Supplied data:

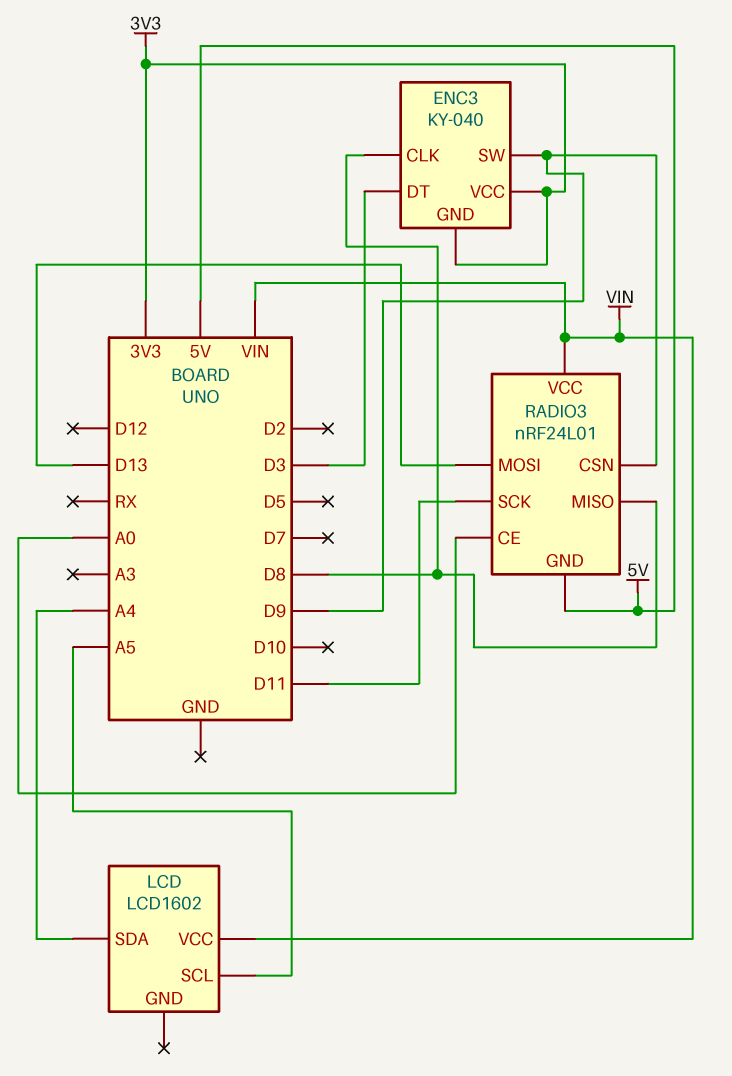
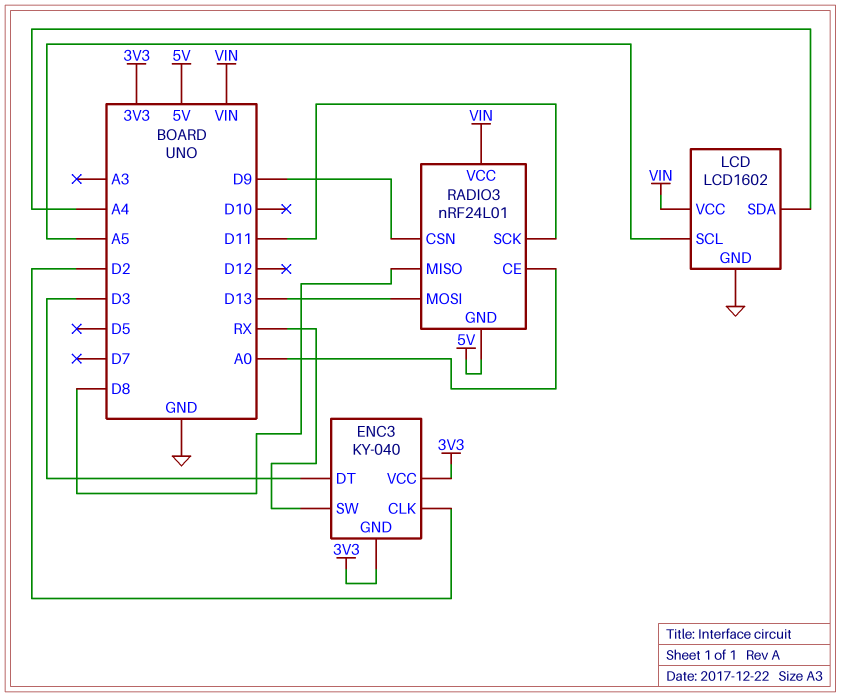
ENC3 pin CLK: D8 -> D2
ENC3 pin SW: D9 -> RX
LCD pin GND: none -> GND

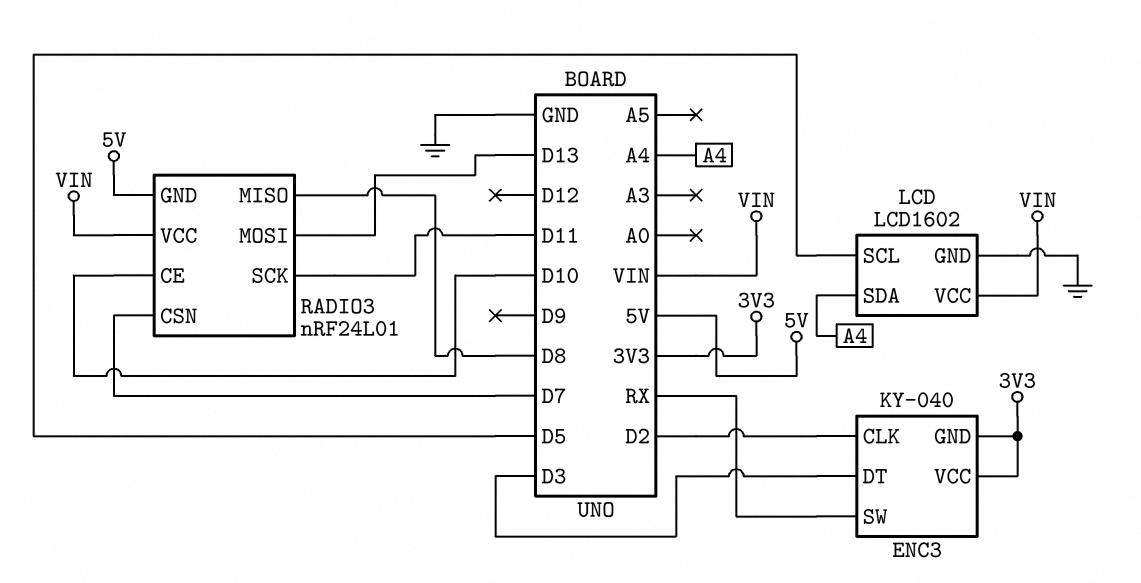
LCD pin SCL: A5 -> D5
RADIO3 pin CE: A0 -> D10
RADIO3 pin CSN: D9 -> D7

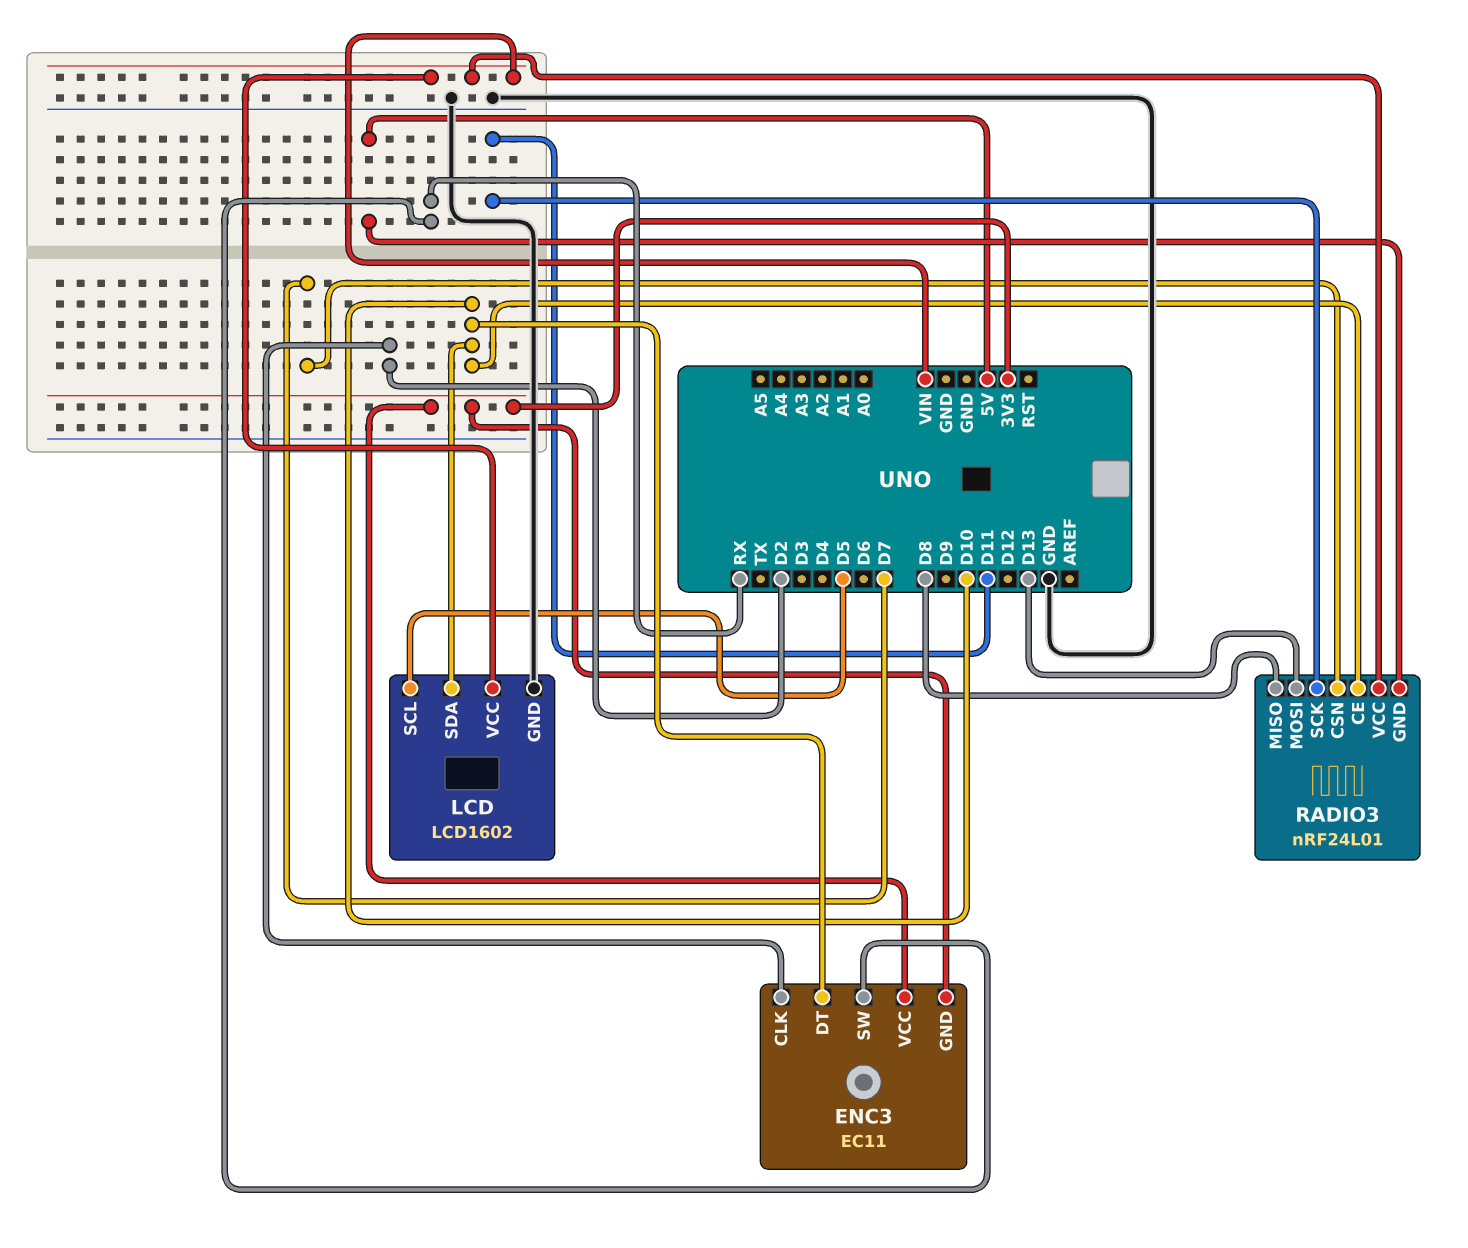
ENC3: KY-040 -> EC11
ENC3 pin DT: D3 -> D10
LCD pin SDA: A4 -> D10

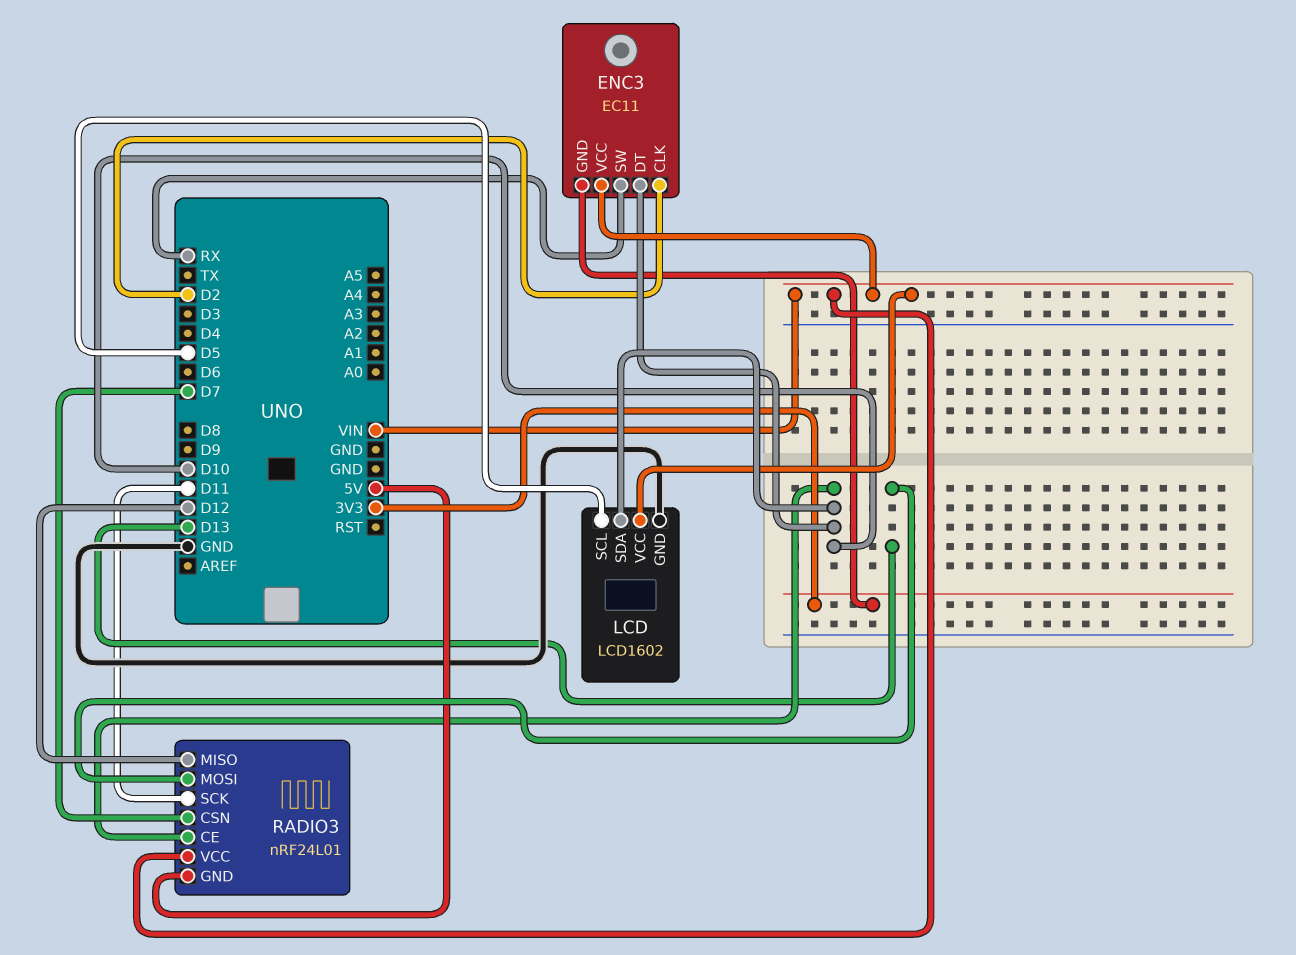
ENC3 pin VCC: 3V3 -> VIN
RADIO3 pin MISO: D8 -> D12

What is required:
Omitting all images, print the listing exactly.

Written answer:
ENC3 pin CLK: D8 -> D2
ENC3 pin SW: D9 -> RX
LCD pin GND: none -> GND

LCD pin SCL: A5 -> D5
RADIO3 pin CE: A0 -> D10
RADIO3 pin CSN: D9 -> D7

ENC3: KY-040 -> EC11
ENC3 pin DT: D3 -> D10
LCD pin SDA: A4 -> D10

ENC3 pin VCC: 3V3 -> VIN
RADIO3 pin MISO: D8 -> D12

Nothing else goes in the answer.